Please write out word for word the opening lines of the material, including the line with "C7: 470uF (plus" as the last.
*** Opening of EXCERPTED RECORDS ***
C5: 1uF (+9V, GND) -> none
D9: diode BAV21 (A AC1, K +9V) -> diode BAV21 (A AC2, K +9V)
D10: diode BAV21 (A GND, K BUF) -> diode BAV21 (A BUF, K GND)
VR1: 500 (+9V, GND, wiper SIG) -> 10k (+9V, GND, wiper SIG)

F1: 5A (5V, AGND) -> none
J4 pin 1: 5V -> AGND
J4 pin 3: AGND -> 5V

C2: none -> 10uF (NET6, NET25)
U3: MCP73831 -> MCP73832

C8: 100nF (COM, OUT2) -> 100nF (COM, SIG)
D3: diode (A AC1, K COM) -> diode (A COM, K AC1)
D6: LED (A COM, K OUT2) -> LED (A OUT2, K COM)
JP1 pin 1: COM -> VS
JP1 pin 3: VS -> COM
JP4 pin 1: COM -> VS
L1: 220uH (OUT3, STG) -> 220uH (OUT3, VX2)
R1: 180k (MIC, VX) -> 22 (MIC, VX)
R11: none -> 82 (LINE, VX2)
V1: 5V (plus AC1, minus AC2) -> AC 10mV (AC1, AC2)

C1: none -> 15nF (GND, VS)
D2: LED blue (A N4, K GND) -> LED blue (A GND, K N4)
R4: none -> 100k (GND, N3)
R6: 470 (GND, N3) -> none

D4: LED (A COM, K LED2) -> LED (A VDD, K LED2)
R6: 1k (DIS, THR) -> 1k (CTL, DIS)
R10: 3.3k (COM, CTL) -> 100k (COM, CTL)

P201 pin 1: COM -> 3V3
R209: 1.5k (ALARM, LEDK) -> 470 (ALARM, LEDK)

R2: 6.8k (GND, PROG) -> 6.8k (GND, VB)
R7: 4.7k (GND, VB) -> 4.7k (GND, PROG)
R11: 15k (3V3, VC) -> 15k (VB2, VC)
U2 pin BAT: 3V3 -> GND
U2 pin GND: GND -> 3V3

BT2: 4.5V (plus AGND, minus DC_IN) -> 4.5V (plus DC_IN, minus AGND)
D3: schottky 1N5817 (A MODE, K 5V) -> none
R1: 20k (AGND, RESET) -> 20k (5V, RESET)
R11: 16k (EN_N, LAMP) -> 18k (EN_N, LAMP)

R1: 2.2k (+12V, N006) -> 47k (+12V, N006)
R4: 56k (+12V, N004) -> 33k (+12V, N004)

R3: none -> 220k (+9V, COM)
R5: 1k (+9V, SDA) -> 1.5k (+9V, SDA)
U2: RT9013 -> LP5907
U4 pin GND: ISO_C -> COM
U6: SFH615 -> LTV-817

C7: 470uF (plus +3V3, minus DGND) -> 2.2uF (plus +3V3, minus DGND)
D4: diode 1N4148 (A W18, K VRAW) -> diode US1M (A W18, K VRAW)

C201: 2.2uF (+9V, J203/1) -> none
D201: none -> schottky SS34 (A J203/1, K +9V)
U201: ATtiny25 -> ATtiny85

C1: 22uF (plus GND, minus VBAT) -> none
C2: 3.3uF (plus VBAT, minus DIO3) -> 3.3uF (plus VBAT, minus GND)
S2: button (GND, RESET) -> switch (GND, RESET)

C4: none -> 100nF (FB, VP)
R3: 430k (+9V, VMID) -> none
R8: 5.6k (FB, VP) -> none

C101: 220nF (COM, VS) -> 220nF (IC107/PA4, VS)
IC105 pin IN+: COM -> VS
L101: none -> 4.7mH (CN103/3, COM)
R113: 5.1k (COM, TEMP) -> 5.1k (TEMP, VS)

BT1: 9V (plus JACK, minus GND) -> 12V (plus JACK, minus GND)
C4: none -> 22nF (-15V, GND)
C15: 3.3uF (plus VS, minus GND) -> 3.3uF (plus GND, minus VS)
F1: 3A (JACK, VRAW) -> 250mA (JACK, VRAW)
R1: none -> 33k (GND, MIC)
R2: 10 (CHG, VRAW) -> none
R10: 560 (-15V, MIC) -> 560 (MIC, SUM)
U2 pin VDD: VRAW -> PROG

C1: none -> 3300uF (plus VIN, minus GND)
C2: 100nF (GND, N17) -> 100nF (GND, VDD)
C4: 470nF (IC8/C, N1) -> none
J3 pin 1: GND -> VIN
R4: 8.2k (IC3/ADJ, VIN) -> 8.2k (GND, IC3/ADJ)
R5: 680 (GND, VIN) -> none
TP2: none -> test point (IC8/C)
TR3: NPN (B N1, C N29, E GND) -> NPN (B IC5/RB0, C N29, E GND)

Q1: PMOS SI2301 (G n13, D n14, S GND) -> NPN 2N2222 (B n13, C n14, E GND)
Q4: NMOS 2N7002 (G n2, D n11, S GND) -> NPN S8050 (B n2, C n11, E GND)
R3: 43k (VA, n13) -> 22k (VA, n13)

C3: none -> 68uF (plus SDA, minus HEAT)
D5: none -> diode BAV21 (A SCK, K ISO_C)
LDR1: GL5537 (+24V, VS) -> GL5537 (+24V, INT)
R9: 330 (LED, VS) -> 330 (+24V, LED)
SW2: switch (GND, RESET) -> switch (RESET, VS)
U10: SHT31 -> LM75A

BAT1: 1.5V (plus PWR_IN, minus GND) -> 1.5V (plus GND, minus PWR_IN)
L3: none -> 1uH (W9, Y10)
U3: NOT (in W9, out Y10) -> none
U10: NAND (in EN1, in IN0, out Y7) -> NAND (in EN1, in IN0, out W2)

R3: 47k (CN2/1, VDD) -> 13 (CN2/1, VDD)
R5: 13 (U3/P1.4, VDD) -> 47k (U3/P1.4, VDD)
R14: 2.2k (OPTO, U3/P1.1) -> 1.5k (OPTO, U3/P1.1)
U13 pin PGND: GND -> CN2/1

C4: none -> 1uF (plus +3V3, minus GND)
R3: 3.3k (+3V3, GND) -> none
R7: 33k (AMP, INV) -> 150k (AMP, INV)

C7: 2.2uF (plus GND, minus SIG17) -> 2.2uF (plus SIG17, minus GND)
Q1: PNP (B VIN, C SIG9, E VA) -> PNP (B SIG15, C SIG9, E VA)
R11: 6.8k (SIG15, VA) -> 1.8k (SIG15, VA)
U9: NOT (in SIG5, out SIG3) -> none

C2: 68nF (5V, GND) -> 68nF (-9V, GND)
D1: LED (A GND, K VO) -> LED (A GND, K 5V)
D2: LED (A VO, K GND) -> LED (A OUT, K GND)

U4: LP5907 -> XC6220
*** Close of EXCERPTED RECORDS ***
## THE COMPLETED TASK:
C5: 1uF (+9V, GND) -> none
D9: diode BAV21 (A AC1, K +9V) -> diode BAV21 (A AC2, K +9V)
D10: diode BAV21 (A GND, K BUF) -> diode BAV21 (A BUF, K GND)
VR1: 500 (+9V, GND, wiper SIG) -> 10k (+9V, GND, wiper SIG)

F1: 5A (5V, AGND) -> none
J4 pin 1: 5V -> AGND
J4 pin 3: AGND -> 5V

C2: none -> 10uF (NET6, NET25)
U3: MCP73831 -> MCP73832

C8: 100nF (COM, OUT2) -> 100nF (COM, SIG)
D3: diode (A AC1, K COM) -> diode (A COM, K AC1)
D6: LED (A COM, K OUT2) -> LED (A OUT2, K COM)
JP1 pin 1: COM -> VS
JP1 pin 3: VS -> COM
JP4 pin 1: COM -> VS
L1: 220uH (OUT3, STG) -> 220uH (OUT3, VX2)
R1: 180k (MIC, VX) -> 22 (MIC, VX)
R11: none -> 82 (LINE, VX2)
V1: 5V (plus AC1, minus AC2) -> AC 10mV (AC1, AC2)

C1: none -> 15nF (GND, VS)
D2: LED blue (A N4, K GND) -> LED blue (A GND, K N4)
R4: none -> 100k (GND, N3)
R6: 470 (GND, N3) -> none

D4: LED (A COM, K LED2) -> LED (A VDD, K LED2)
R6: 1k (DIS, THR) -> 1k (CTL, DIS)
R10: 3.3k (COM, CTL) -> 100k (COM, CTL)

P201 pin 1: COM -> 3V3
R209: 1.5k (ALARM, LEDK) -> 470 (ALARM, LEDK)

R2: 6.8k (GND, PROG) -> 6.8k (GND, VB)
R7: 4.7k (GND, VB) -> 4.7k (GND, PROG)
R11: 15k (3V3, VC) -> 15k (VB2, VC)
U2 pin BAT: 3V3 -> GND
U2 pin GND: GND -> 3V3

BT2: 4.5V (plus AGND, minus DC_IN) -> 4.5V (plus DC_IN, minus AGND)
D3: schottky 1N5817 (A MODE, K 5V) -> none
R1: 20k (AGND, RESET) -> 20k (5V, RESET)
R11: 16k (EN_N, LAMP) -> 18k (EN_N, LAMP)

R1: 2.2k (+12V, N006) -> 47k (+12V, N006)
R4: 56k (+12V, N004) -> 33k (+12V, N004)

R3: none -> 220k (+9V, COM)
R5: 1k (+9V, SDA) -> 1.5k (+9V, SDA)
U2: RT9013 -> LP5907
U4 pin GND: ISO_C -> COM
U6: SFH615 -> LTV-817

C7: 470uF (plus +3V3, minus DGND) -> 2.2uF (plus +3V3, minus DGND)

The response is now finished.